Extracted material:
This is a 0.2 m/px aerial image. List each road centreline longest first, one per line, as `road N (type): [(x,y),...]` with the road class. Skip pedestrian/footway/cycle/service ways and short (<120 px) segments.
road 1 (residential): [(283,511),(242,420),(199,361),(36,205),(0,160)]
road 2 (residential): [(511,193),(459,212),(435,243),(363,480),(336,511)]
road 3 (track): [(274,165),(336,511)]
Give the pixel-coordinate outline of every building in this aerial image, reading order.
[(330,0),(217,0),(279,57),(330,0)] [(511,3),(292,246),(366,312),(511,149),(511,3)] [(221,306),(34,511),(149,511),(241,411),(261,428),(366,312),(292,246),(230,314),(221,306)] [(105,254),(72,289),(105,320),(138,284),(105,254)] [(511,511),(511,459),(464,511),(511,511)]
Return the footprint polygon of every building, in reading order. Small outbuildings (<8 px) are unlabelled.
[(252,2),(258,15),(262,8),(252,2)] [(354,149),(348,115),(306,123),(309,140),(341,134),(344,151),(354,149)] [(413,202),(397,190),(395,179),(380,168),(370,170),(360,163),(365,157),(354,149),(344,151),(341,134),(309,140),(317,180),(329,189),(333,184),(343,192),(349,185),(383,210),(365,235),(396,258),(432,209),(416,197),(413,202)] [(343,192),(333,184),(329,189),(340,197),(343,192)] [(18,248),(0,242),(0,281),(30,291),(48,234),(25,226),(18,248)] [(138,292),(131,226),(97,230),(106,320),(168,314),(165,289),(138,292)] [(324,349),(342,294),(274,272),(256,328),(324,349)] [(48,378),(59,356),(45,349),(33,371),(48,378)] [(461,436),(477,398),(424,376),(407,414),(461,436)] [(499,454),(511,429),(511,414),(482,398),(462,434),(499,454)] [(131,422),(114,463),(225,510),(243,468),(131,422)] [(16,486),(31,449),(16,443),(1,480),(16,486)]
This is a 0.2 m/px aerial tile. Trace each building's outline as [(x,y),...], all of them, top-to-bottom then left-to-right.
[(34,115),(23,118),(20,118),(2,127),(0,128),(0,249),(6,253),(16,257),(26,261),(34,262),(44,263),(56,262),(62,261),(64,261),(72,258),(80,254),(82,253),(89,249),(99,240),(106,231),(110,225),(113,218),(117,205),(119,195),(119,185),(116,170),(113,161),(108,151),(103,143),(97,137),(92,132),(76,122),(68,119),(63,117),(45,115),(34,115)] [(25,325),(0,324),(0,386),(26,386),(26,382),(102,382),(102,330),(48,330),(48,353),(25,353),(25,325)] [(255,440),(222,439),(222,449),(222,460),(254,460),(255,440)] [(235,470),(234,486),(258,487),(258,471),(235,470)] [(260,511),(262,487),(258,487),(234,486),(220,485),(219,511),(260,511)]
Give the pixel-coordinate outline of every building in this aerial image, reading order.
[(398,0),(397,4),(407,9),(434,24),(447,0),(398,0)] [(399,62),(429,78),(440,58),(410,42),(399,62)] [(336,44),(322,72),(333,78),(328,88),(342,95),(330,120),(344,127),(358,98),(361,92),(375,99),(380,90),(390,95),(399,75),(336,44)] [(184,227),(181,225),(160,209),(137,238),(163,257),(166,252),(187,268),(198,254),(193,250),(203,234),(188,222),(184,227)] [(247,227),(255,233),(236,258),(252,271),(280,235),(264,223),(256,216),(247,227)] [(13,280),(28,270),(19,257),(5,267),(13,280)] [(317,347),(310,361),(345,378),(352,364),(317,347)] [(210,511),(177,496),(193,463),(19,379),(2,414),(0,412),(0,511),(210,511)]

Exercise directions: Rewrite every line of the data above, substituting "row-major order" for each occurrence of "reading order" and leaving everything else unchanged.

Full response:
This is a 0.2 m/px aerial image. List each road centreline longest first, one per line, as `road N (type): [(x,y),...]` with the road class. Skip pedestrian/footway/cycle/service ways and short (<120 px) segments.
road 1 (residential): [(283,511),(242,420),(199,361),(36,205),(0,160)]
road 2 (residential): [(511,193),(459,212),(435,243),(363,480),(336,511)]
road 3 (track): [(274,165),(336,511)]
Give the pixel-coordinate outline of every building in this aerial image, row-major order.
[(330,0),(217,0),(279,57),(330,0)] [(511,3),(292,246),(366,312),(511,149),(511,3)] [(221,306),(34,511),(149,511),(241,411),(261,428),(366,312),(292,246),(230,314),(221,306)] [(105,254),(72,289),(105,320),(138,284),(105,254)] [(511,511),(511,459),(464,511),(511,511)]
Return the footprint polygon of every building, in row-major order. Small outbuildings (<8 px) are unlabelled.
[(252,2),(258,15),(262,8),(252,2)] [(354,149),(348,115),(306,123),(309,140),(341,134),(344,151),(354,149)] [(413,202),(397,190),(395,179),(380,168),(370,170),(360,163),(365,157),(354,149),(344,151),(341,134),(309,140),(317,180),(329,189),(333,184),(343,192),(349,185),(383,210),(365,235),(396,258),(432,209),(416,197),(413,202)] [(343,192),(333,184),(329,189),(340,197),(343,192)] [(18,248),(0,242),(0,281),(30,291),(48,234),(25,226),(18,248)] [(138,292),(131,226),(97,230),(106,320),(168,314),(165,289),(138,292)] [(324,349),(342,294),(274,272),(256,328),(324,349)] [(48,378),(59,356),(45,349),(33,371),(48,378)] [(461,436),(477,398),(424,376),(407,414),(461,436)] [(499,454),(511,429),(511,414),(482,398),(462,434),(499,454)] [(131,422),(114,463),(225,510),(243,468),(131,422)] [(16,486),(31,449),(16,443),(1,480),(16,486)]
This is a 0.2 m/px aerial tile. Trace each building's outline as [(x,y),...], all of them, top-to-bottom then left-to-right.
[(34,115),(23,118),(20,118),(2,127),(0,128),(0,249),(6,253),(16,257),(26,261),(34,262),(44,263),(56,262),(62,261),(64,261),(72,258),(80,254),(82,253),(89,249),(99,240),(106,231),(110,225),(113,218),(117,205),(119,195),(119,185),(116,170),(113,161),(108,151),(103,143),(97,137),(92,132),(76,122),(68,119),(63,117),(45,115),(34,115)] [(25,325),(0,324),(0,386),(26,386),(26,382),(102,382),(102,330),(48,330),(48,353),(25,353),(25,325)] [(255,440),(222,439),(222,449),(222,460),(254,460),(255,440)] [(235,470),(234,486),(258,487),(258,471),(235,470)] [(260,511),(262,487),(258,487),(234,486),(220,485),(219,511),(260,511)]
Give the pixel-coordinate outline of every building in this aerial image, row-major order.
[(398,0),(397,4),(407,9),(434,24),(447,0),(398,0)] [(399,62),(429,78),(440,58),(410,42),(399,62)] [(336,44),(322,72),(333,78),(328,88),(342,95),(330,120),(344,127),(358,98),(361,92),(375,99),(380,90),(390,95),(399,75),(336,44)] [(184,227),(181,225),(160,209),(137,238),(163,257),(166,252),(187,268),(198,254),(193,250),(203,234),(188,222),(184,227)] [(247,227),(255,233),(236,258),(252,271),(280,235),(264,223),(256,216),(247,227)] [(13,280),(28,270),(19,257),(5,267),(13,280)] [(317,347),(310,361),(345,378),(352,364),(317,347)] [(210,511),(177,496),(193,463),(19,379),(2,414),(0,412),(0,511),(210,511)]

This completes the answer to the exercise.